• _DIRECTIONS FOR THIS TASK_:
Each entry that follows should be set down precisely, with its pictures removed.

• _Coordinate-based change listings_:
%%

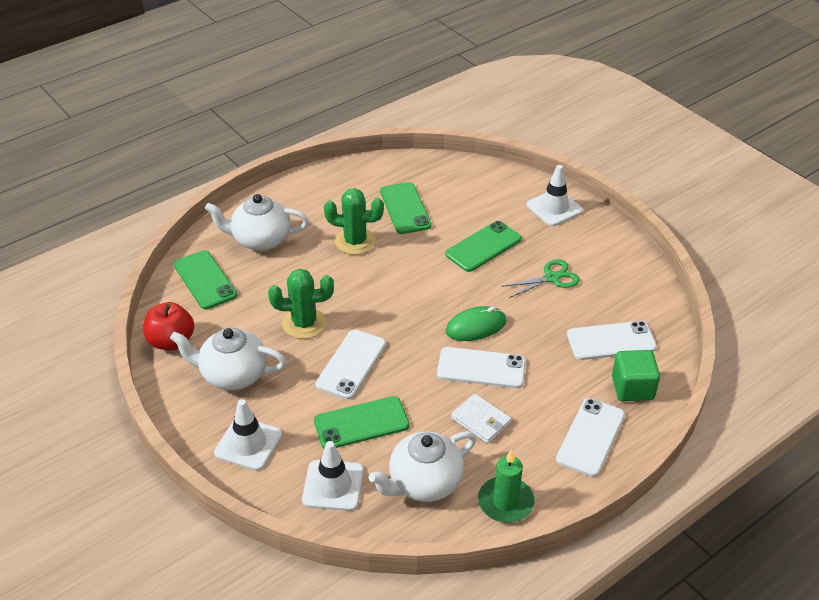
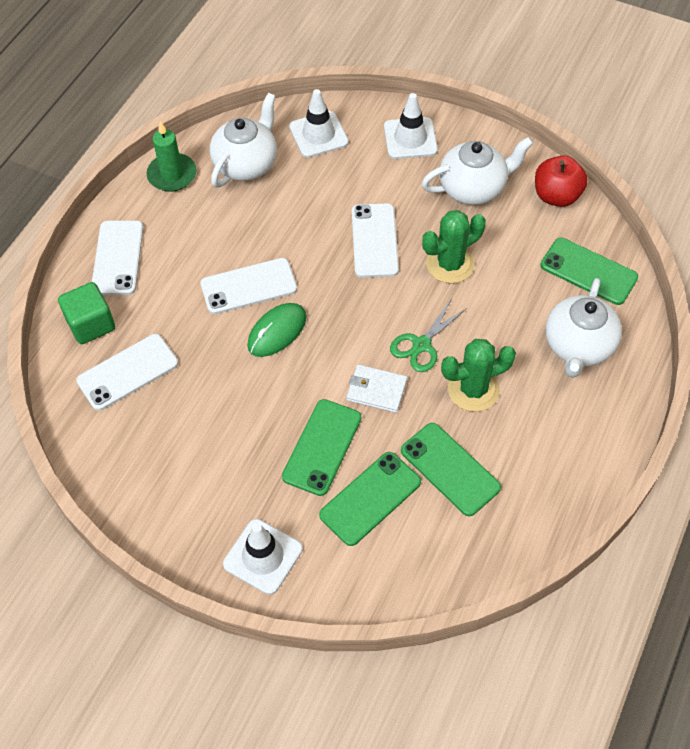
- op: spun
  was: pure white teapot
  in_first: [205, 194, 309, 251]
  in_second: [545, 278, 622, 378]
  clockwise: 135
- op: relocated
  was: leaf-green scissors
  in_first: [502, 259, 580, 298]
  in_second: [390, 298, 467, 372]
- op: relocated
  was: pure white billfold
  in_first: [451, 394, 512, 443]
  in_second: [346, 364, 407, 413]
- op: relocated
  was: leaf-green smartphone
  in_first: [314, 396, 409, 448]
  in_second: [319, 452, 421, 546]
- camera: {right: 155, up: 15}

%%

• _COMPLETED EXERCISE_:
- op: spun
  was: pure white teapot
  in_first: [205, 194, 309, 251]
  in_second: [545, 278, 622, 378]
  clockwise: 135
- op: relocated
  was: leaf-green scissors
  in_first: [502, 259, 580, 298]
  in_second: [390, 298, 467, 372]
- op: relocated
  was: pure white billfold
  in_first: [451, 394, 512, 443]
  in_second: [346, 364, 407, 413]
- op: relocated
  was: leaf-green smartphone
  in_first: [314, 396, 409, 448]
  in_second: [319, 452, 421, 546]
- camera: {right: 155, up: 15}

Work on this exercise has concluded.